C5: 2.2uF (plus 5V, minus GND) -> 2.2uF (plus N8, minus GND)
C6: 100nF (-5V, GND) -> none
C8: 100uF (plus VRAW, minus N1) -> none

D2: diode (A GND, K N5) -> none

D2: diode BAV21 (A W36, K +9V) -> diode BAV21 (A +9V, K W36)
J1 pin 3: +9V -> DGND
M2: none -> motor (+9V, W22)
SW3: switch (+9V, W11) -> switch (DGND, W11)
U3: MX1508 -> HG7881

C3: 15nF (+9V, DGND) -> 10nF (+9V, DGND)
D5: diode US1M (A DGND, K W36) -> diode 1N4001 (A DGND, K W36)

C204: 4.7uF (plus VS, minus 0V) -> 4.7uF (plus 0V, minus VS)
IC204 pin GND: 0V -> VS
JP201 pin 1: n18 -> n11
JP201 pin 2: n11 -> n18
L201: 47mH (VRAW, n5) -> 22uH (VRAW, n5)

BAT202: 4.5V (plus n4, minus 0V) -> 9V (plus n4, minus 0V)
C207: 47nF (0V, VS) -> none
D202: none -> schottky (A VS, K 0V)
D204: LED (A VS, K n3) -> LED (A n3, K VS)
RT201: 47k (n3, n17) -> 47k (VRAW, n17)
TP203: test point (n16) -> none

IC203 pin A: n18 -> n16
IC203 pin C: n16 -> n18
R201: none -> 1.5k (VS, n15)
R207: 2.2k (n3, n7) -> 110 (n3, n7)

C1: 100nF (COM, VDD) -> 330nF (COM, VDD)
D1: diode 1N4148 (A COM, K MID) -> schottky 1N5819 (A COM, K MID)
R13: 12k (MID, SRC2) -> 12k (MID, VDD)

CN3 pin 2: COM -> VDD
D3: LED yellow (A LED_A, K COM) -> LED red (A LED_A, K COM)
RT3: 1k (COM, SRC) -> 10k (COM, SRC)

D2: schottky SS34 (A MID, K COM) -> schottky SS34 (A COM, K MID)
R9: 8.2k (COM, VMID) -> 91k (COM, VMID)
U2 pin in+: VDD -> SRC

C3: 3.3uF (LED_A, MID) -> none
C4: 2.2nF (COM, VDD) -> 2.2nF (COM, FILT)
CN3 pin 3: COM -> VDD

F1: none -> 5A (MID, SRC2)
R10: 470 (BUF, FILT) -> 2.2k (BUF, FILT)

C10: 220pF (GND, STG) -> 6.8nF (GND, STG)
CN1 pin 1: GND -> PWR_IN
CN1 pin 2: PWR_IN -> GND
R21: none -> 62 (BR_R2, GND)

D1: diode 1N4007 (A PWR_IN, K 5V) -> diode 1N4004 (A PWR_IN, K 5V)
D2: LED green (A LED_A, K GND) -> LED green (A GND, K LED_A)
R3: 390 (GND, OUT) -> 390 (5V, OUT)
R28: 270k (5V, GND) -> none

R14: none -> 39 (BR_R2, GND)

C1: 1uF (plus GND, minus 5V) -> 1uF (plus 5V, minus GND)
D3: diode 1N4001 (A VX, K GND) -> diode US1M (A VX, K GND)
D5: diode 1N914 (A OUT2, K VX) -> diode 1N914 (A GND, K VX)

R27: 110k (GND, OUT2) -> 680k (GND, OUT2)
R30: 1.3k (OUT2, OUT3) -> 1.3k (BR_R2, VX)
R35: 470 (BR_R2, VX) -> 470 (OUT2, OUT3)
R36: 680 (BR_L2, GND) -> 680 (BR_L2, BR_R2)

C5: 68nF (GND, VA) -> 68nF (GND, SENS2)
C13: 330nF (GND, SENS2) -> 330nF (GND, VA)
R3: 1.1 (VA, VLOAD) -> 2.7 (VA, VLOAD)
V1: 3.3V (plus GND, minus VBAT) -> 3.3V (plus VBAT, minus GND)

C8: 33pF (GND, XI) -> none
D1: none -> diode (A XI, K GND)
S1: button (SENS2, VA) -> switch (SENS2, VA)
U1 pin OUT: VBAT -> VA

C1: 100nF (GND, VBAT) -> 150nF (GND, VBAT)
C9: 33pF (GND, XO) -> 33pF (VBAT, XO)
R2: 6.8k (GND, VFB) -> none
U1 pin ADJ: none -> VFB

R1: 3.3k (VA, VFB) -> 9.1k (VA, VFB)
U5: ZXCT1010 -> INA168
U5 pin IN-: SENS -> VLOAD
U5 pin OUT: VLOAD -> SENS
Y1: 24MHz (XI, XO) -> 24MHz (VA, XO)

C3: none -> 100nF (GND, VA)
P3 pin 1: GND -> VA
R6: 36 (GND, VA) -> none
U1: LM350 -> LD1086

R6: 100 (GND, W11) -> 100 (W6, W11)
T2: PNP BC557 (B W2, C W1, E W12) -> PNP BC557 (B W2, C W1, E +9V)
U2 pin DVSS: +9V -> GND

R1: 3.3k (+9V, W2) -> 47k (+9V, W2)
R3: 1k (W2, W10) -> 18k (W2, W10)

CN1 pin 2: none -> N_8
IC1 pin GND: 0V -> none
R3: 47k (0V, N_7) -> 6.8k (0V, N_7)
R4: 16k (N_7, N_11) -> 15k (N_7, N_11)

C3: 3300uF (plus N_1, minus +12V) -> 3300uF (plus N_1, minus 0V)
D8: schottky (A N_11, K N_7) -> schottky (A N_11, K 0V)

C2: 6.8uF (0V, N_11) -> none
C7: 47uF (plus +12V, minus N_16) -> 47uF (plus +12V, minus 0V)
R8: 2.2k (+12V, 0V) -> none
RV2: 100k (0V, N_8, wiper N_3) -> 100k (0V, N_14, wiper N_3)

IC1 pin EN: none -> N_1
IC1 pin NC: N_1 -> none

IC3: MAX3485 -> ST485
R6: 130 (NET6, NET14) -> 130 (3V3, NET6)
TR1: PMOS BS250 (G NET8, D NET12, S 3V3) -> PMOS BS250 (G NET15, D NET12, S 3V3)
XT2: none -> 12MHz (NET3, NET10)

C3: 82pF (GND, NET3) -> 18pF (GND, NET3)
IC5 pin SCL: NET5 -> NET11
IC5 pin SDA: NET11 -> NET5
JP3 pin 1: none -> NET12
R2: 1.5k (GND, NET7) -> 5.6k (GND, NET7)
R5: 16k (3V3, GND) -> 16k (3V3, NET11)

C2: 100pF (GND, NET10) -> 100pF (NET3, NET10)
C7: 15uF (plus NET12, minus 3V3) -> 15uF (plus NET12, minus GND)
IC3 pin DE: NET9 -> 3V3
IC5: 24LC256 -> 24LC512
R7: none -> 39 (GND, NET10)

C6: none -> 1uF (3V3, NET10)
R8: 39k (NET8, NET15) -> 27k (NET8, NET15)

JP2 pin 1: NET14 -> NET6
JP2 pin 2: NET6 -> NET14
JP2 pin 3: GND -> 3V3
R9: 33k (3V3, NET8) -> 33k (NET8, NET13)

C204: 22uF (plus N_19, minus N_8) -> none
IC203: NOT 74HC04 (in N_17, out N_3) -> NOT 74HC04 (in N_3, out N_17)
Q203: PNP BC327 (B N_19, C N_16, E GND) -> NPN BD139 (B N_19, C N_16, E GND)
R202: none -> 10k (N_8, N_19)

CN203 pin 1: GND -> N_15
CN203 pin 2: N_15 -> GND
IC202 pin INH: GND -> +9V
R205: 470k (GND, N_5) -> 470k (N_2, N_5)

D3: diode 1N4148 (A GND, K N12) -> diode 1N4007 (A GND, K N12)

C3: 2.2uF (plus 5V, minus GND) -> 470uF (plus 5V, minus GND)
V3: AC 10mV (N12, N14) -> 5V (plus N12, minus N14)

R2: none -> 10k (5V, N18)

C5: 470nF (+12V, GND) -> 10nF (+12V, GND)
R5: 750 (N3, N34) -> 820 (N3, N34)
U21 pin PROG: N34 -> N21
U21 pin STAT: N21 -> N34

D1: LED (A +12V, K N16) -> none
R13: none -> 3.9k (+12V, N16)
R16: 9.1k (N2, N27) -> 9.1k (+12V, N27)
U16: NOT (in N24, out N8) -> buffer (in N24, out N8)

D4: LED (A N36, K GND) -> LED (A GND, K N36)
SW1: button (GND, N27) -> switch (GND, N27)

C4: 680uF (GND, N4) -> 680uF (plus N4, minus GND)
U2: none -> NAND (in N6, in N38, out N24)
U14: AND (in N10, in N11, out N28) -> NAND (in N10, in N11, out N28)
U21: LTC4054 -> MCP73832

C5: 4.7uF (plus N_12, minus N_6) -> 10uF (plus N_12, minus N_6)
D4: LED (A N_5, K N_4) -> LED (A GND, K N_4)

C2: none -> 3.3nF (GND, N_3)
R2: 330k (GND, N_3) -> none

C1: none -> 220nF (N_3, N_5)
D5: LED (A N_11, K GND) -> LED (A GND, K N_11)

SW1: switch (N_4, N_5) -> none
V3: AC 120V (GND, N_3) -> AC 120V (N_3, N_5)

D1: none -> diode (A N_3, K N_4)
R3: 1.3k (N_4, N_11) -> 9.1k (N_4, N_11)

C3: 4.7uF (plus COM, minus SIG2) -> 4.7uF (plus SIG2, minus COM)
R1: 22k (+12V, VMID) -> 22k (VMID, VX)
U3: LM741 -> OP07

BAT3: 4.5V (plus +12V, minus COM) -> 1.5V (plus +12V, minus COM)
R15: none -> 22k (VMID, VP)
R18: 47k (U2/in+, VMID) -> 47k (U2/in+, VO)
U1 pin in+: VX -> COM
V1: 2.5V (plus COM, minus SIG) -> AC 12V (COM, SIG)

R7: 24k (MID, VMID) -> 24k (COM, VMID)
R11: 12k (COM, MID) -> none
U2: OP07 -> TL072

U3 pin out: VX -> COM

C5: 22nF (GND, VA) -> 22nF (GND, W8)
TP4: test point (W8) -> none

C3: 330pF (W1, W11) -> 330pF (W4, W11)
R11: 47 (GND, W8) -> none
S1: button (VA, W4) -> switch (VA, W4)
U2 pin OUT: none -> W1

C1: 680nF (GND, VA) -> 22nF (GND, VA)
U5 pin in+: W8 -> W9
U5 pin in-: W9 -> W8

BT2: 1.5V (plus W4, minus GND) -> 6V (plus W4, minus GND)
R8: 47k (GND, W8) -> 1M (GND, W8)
########################################
Everything from the line with "C6: none -> 1uF (3V3, NET10)" through the line with "IC203: NOT 74HC04" in the listing above must be retyped exactly, with nothing added.

C6: none -> 1uF (3V3, NET10)
R8: 39k (NET8, NET15) -> 27k (NET8, NET15)

JP2 pin 1: NET14 -> NET6
JP2 pin 2: NET6 -> NET14
JP2 pin 3: GND -> 3V3
R9: 33k (3V3, NET8) -> 33k (NET8, NET13)

C204: 22uF (plus N_19, minus N_8) -> none
IC203: NOT 74HC04 (in N_17, out N_3) -> NOT 74HC04 (in N_3, out N_17)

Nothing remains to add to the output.